An exact restatement of the data below, with the pictures removed, is the required answer.

***** Supplied information

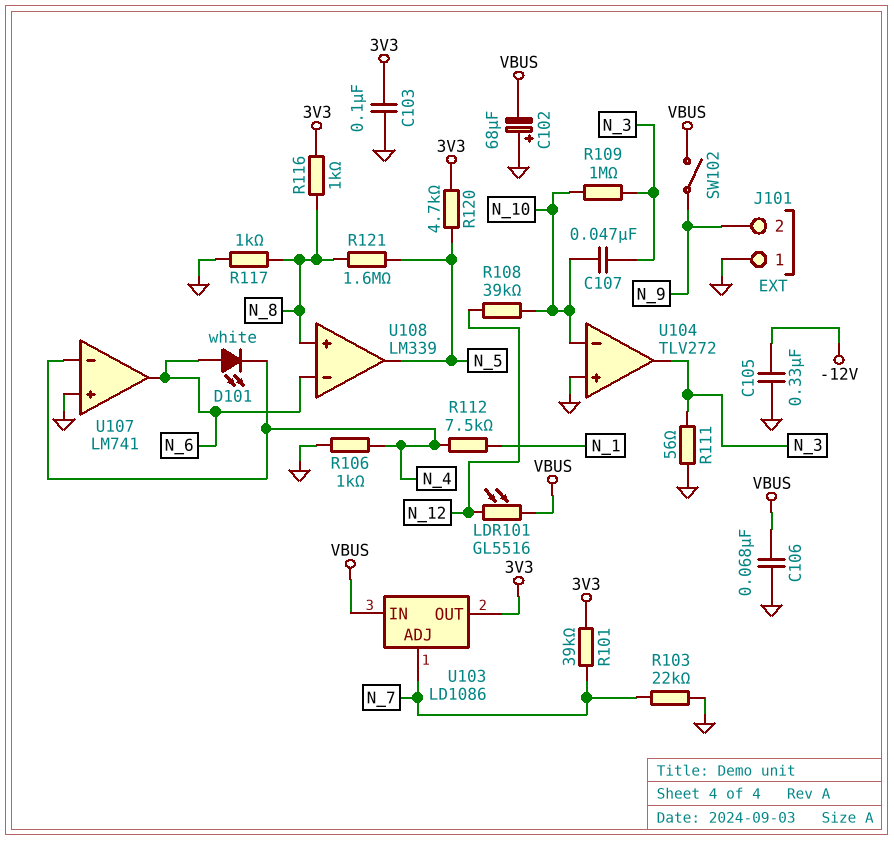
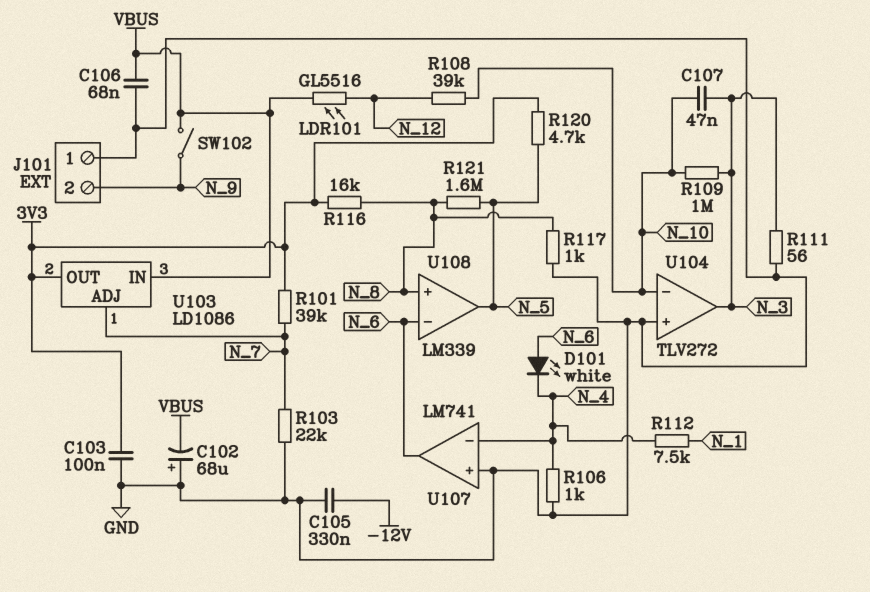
R116: 1k (3V3, N_8) -> 16k (3V3, N_8)

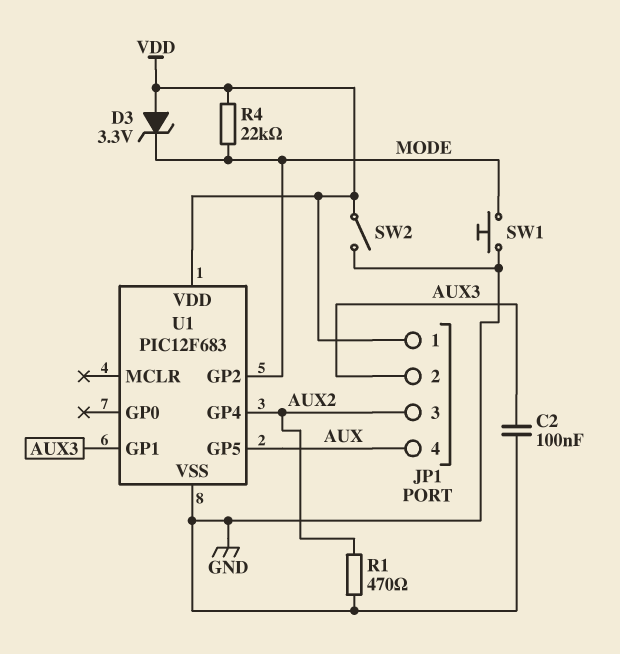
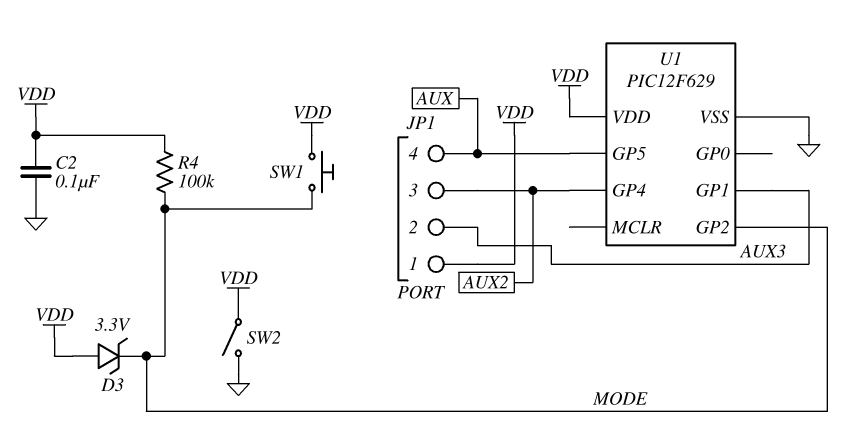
C2: 100nF (AUX3, GND) -> 100nF (GND, VDD)
R1: 470 (AUX2, GND) -> none
R4: 22k (MODE, VDD) -> 100k (MODE, VDD)
SW1: button (GND, MODE) -> button (MODE, VDD)
U1: PIC12F683 -> PIC12F629

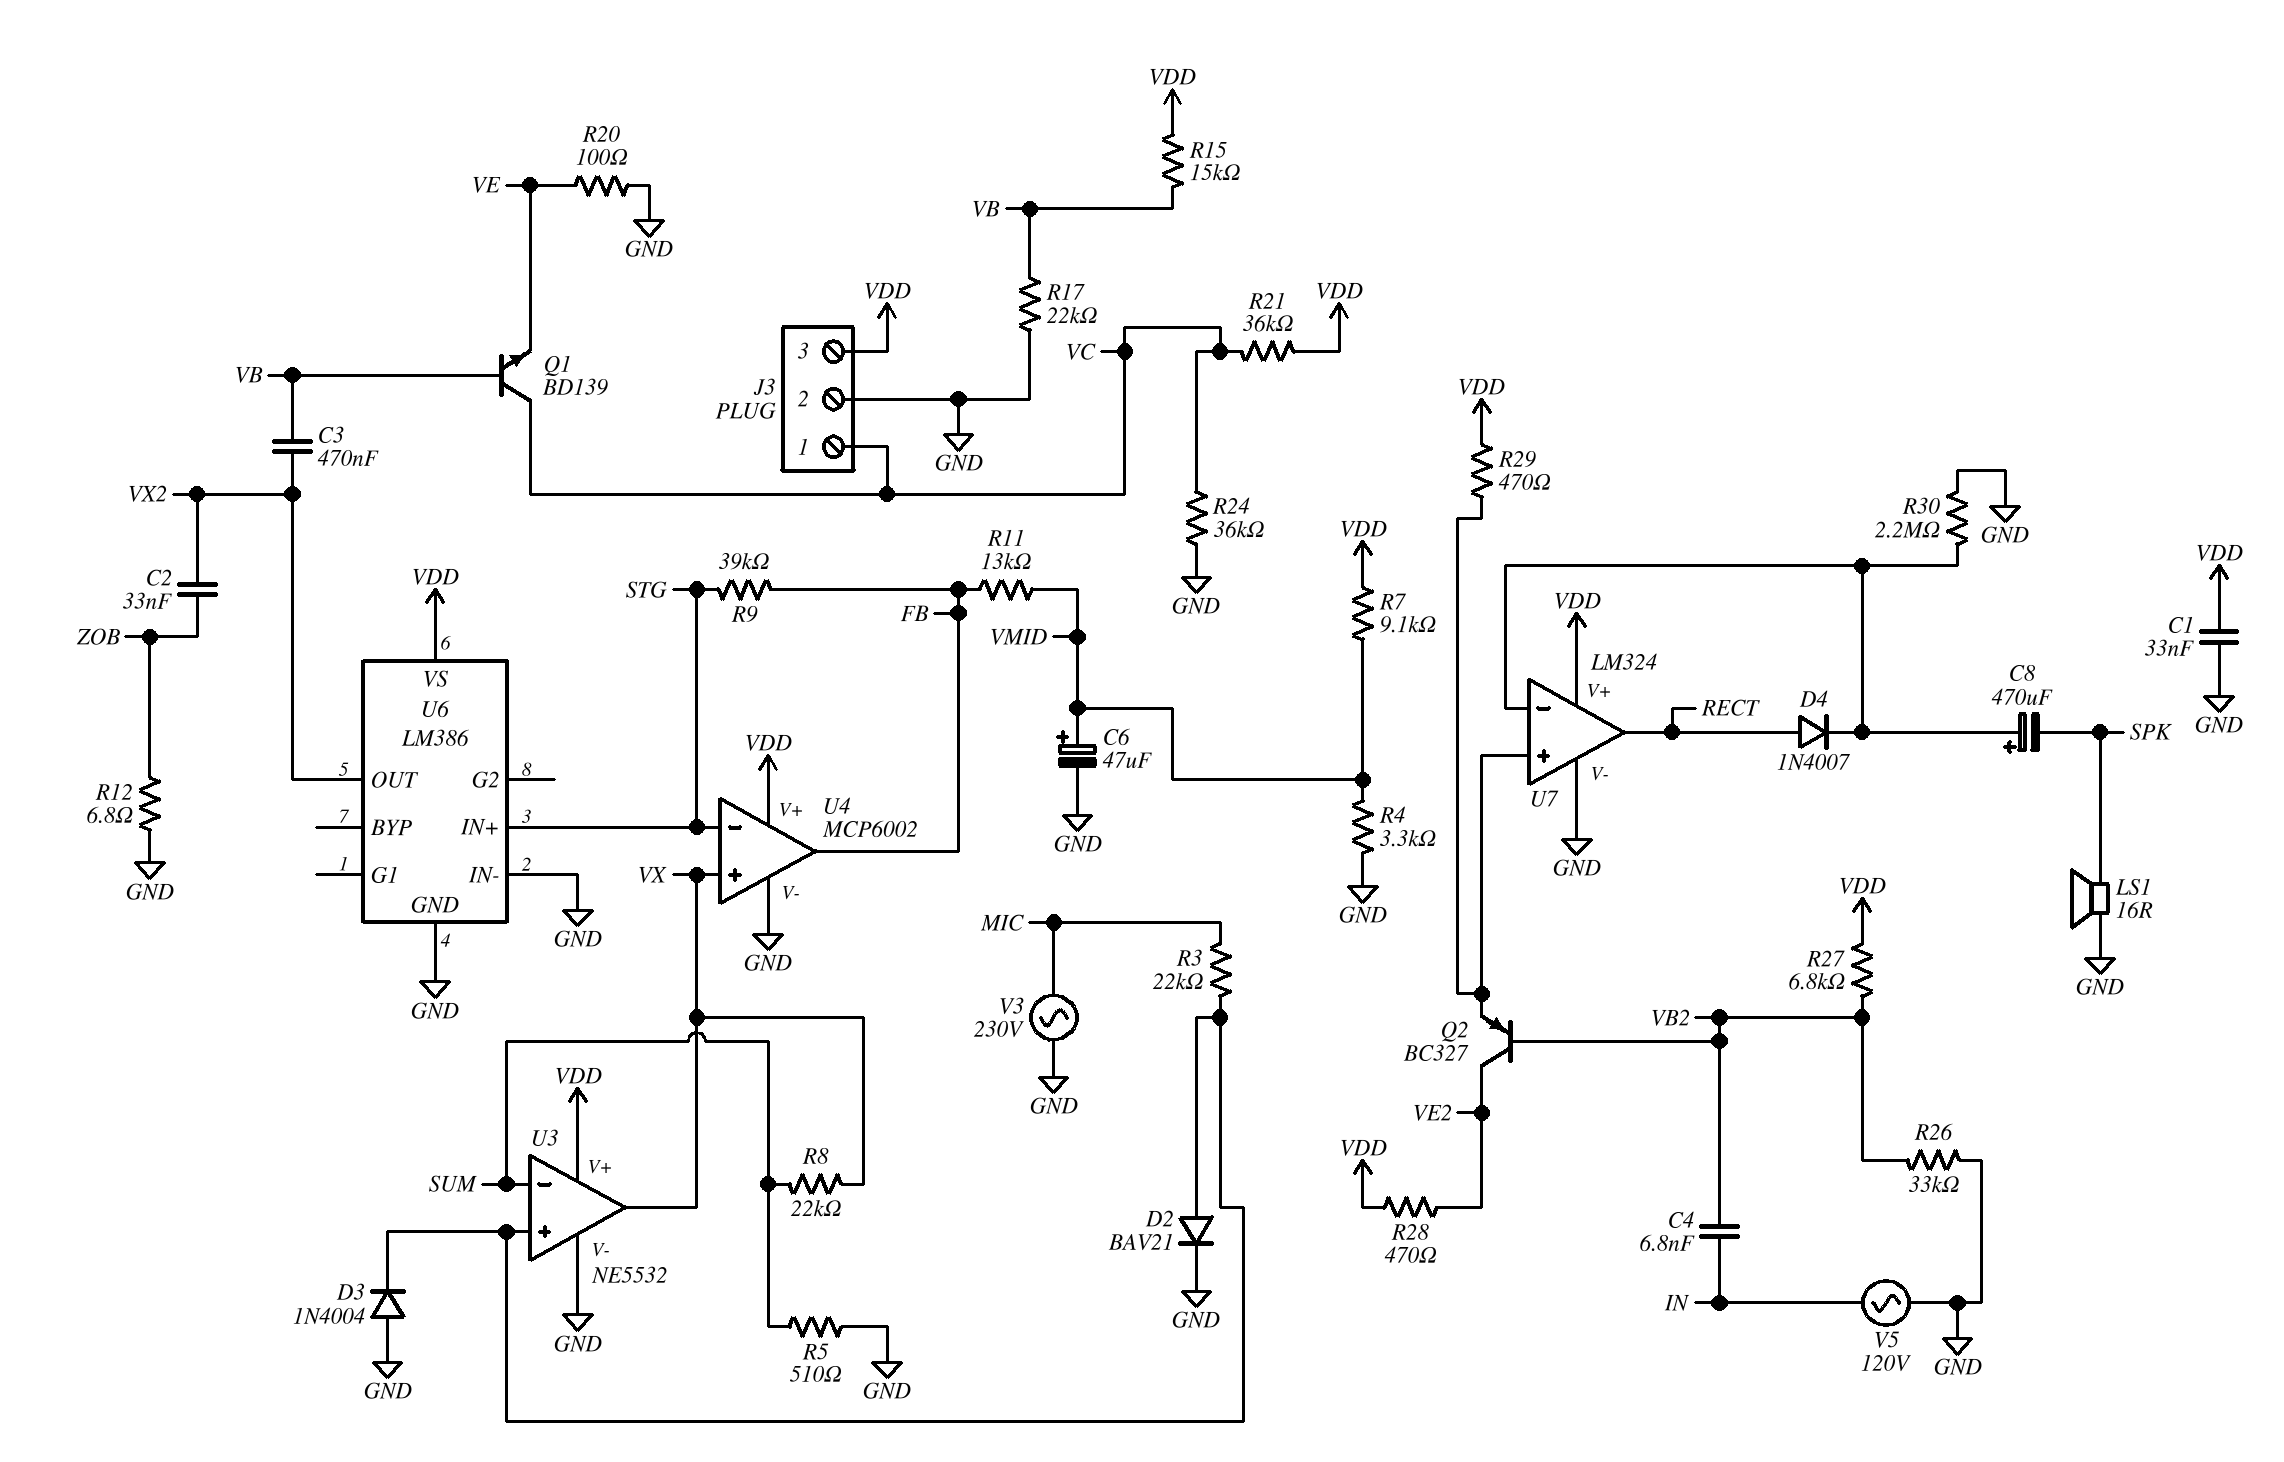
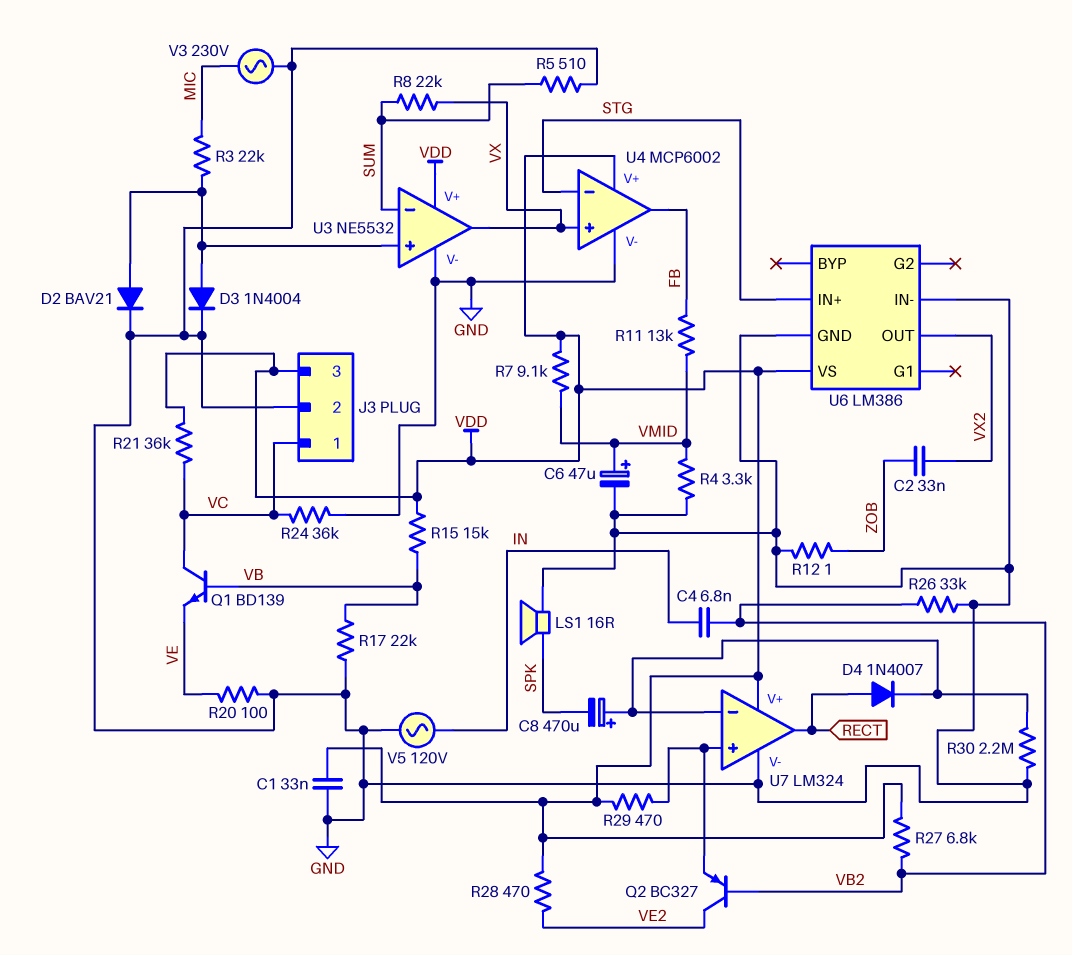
C3: 470nF (VB, VX2) -> none
D3: diode 1N4004 (A GND, K U3/in+) -> diode 1N4004 (A U3/in+, K GND)
R9: 39k (FB, STG) -> none
R12: 6.8 (GND, ZOB) -> 1 (GND, ZOB)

**********

== Response ==
R116: 1k (3V3, N_8) -> 16k (3V3, N_8)

C2: 100nF (AUX3, GND) -> 100nF (GND, VDD)
R1: 470 (AUX2, GND) -> none
R4: 22k (MODE, VDD) -> 100k (MODE, VDD)
SW1: button (GND, MODE) -> button (MODE, VDD)
U1: PIC12F683 -> PIC12F629

C3: 470nF (VB, VX2) -> none
D3: diode 1N4004 (A GND, K U3/in+) -> diode 1N4004 (A U3/in+, K GND)
R9: 39k (FB, STG) -> none
R12: 6.8 (GND, ZOB) -> 1 (GND, ZOB)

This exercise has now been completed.